• _PROBLEM DESCRIPTION_
After finding the line with "camera: 30 degrees right, 10 degrees up" in the data below, set down exactly each line through the one with "none -> purple dumbbell [307,610,351,679]", inclusive, and stop there.

EXTRACTED DATA START

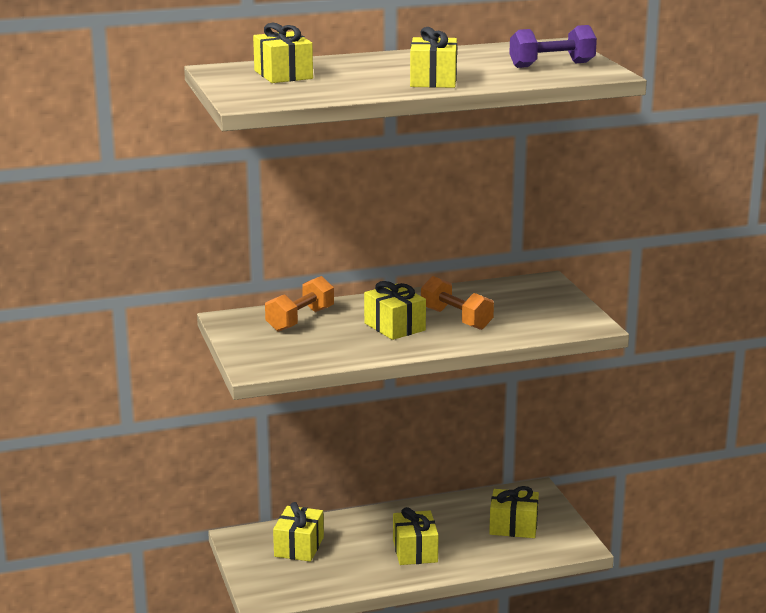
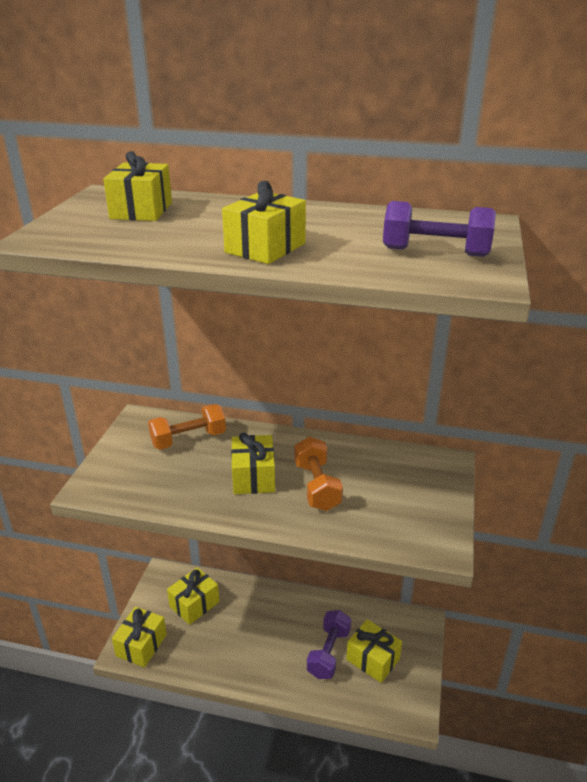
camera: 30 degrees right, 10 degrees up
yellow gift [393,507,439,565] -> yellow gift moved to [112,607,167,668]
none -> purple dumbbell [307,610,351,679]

EXTRACTED DATA END
EXTRACTED DATA START

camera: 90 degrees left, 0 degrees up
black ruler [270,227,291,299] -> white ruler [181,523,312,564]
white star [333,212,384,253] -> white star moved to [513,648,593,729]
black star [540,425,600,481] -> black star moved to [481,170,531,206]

EXTRACTED DATA END
EXTRACTED DATA START

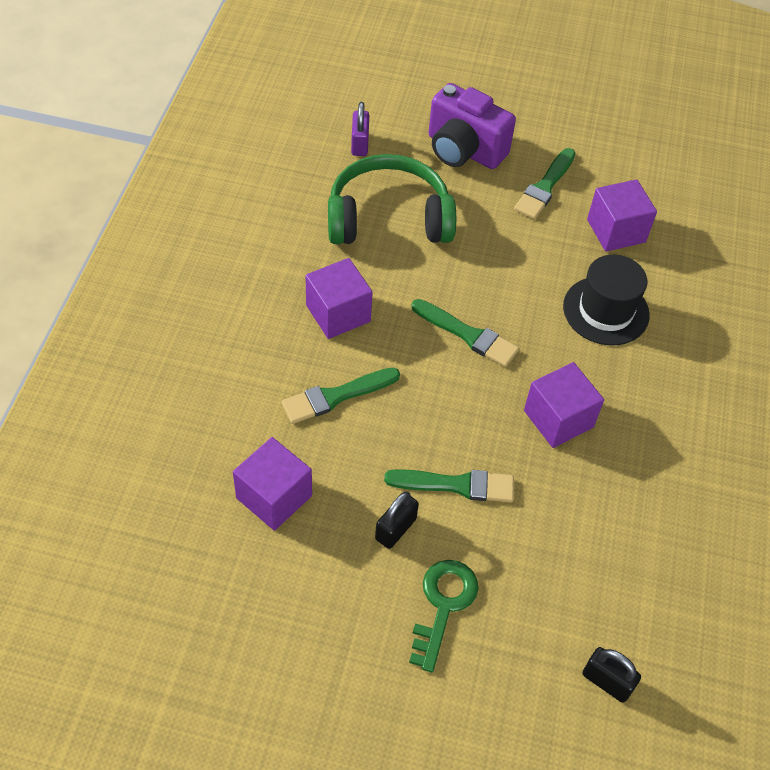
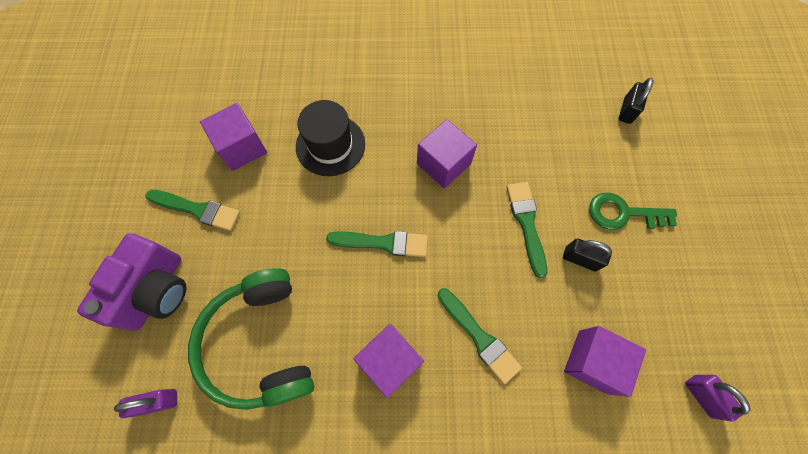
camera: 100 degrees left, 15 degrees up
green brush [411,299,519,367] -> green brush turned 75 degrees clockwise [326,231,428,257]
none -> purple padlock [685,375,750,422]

EXTRACTED DATA END

• _EXERCISE RESPONSE_
camera: 30 degrees right, 10 degrees up
yellow gift [393,507,439,565] -> yellow gift moved to [112,607,167,668]
none -> purple dumbbell [307,610,351,679]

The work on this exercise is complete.